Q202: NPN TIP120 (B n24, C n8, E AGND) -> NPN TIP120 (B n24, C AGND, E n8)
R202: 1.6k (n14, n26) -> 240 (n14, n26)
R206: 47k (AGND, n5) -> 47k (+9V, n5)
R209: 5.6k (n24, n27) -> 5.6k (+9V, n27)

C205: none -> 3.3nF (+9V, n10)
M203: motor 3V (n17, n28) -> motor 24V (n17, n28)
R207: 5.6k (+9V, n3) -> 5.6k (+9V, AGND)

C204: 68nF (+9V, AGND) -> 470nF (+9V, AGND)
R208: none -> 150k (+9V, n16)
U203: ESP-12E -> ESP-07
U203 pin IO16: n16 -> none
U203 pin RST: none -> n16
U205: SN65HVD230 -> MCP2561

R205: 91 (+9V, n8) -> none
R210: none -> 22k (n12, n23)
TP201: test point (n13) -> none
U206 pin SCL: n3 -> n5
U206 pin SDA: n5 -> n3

- **Task details**: Each line from the one that contains "R210: none -> 22k (n12, n23)" through the end of the records must be repeated exactly. No other line belongs in the answer.

- **Response area**:
R210: none -> 22k (n12, n23)
TP201: test point (n13) -> none
U206 pin SCL: n3 -> n5
U206 pin SDA: n5 -> n3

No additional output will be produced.